■ **What the exercise asks**: Every line below is to be copied exactly, with the pictures left out.

(Stored items from a collection)
__________
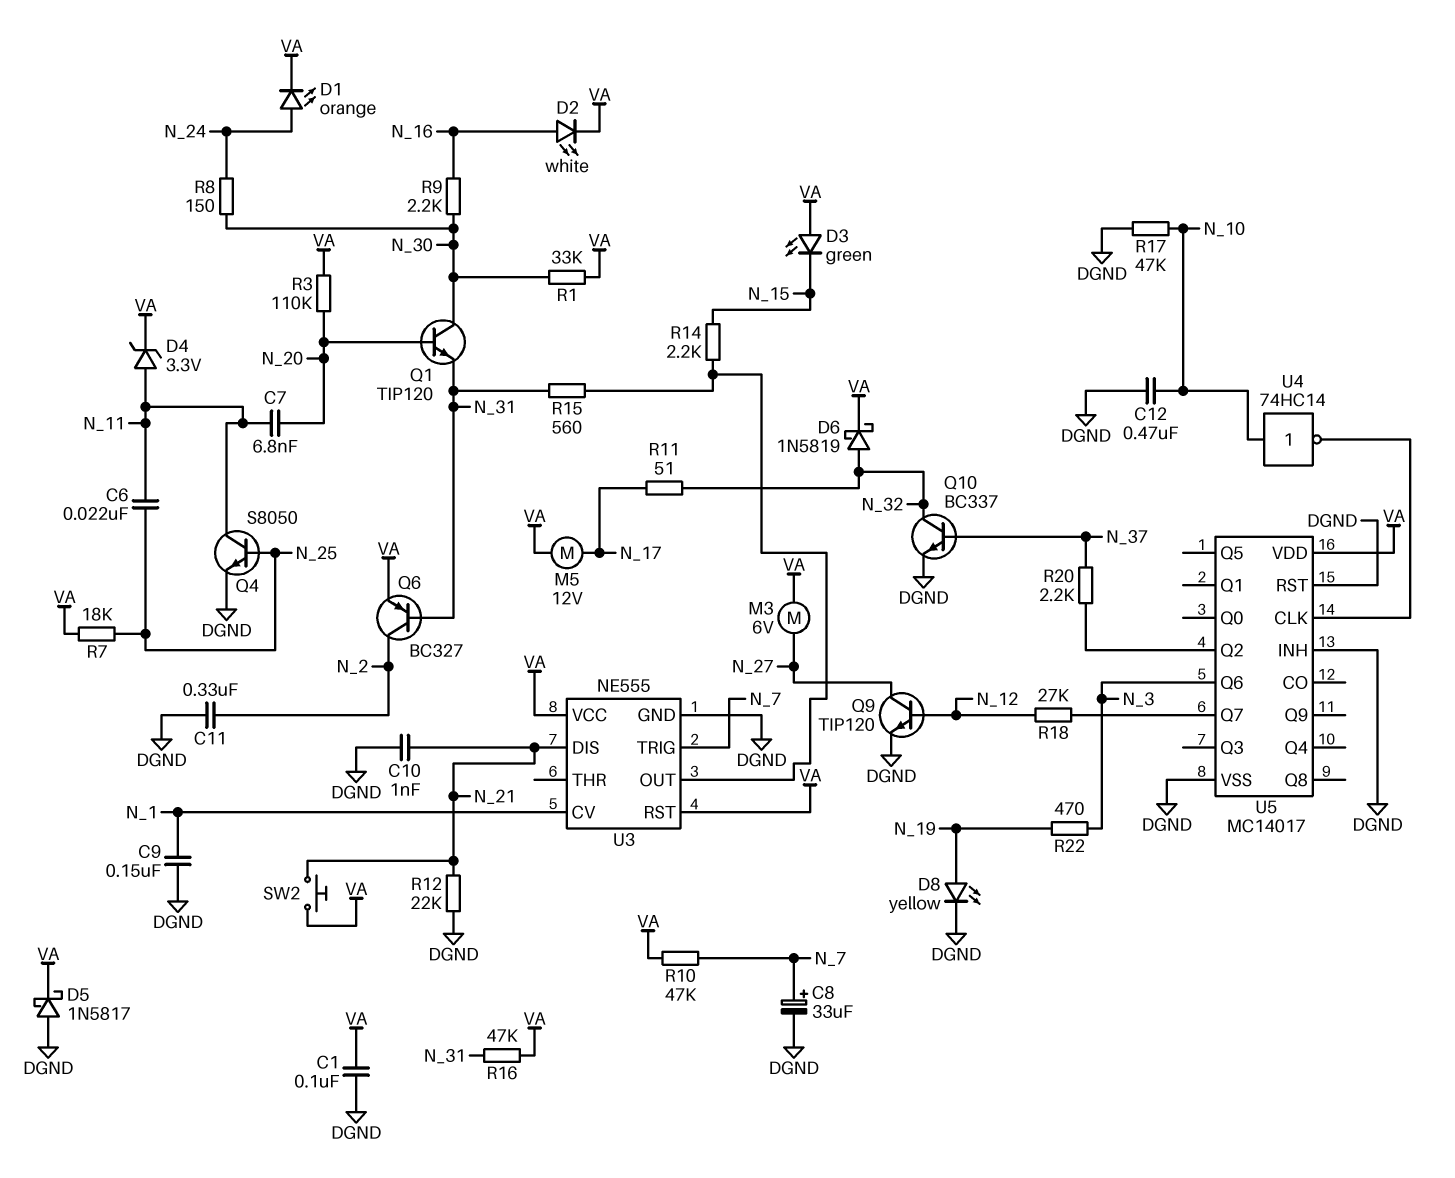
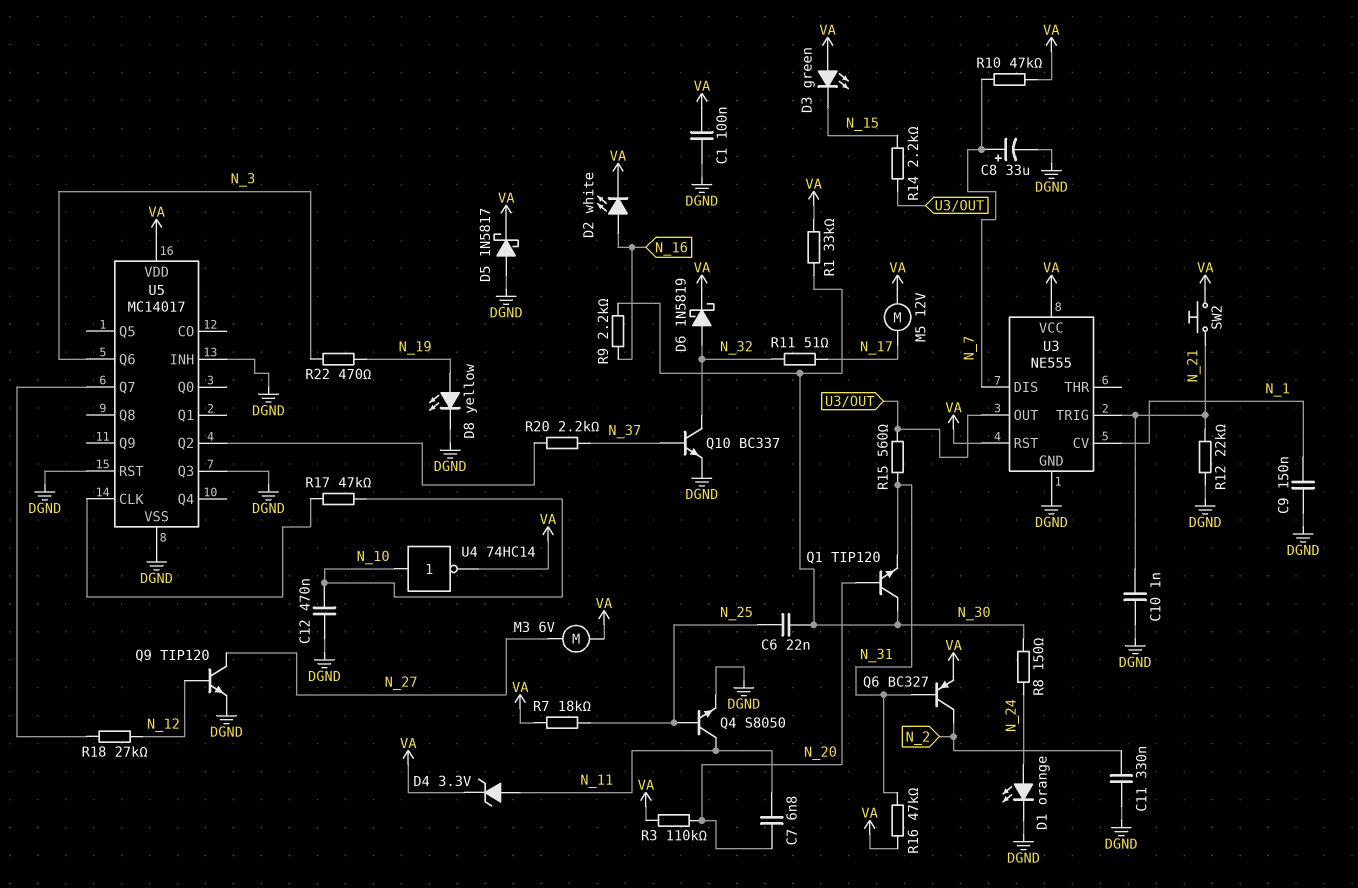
C6: 22nF (N_11, N_25) -> 22nF (N_25, N_30)
D1: LED orange (A N_24, K VA) -> LED orange (A N_24, K DGND)
R17: 47k (DGND, N_10) -> 47k (N_10, U5/CLK)
U3 pin DIS: N_21 -> N_7
U3 pin TRIG: N_7 -> N_21
U4: NOT 74HC14 (in N_10, out U5/CLK) -> NOT 74HC14 (in N_10, out VA)
U5 pin Q3: none -> DGND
__________
■ **Exercise answer**:
C6: 22nF (N_11, N_25) -> 22nF (N_25, N_30)
D1: LED orange (A N_24, K VA) -> LED orange (A N_24, K DGND)
R17: 47k (DGND, N_10) -> 47k (N_10, U5/CLK)
U3 pin DIS: N_21 -> N_7
U3 pin TRIG: N_7 -> N_21
U4: NOT 74HC14 (in N_10, out U5/CLK) -> NOT 74HC14 (in N_10, out VA)
U5 pin Q3: none -> DGND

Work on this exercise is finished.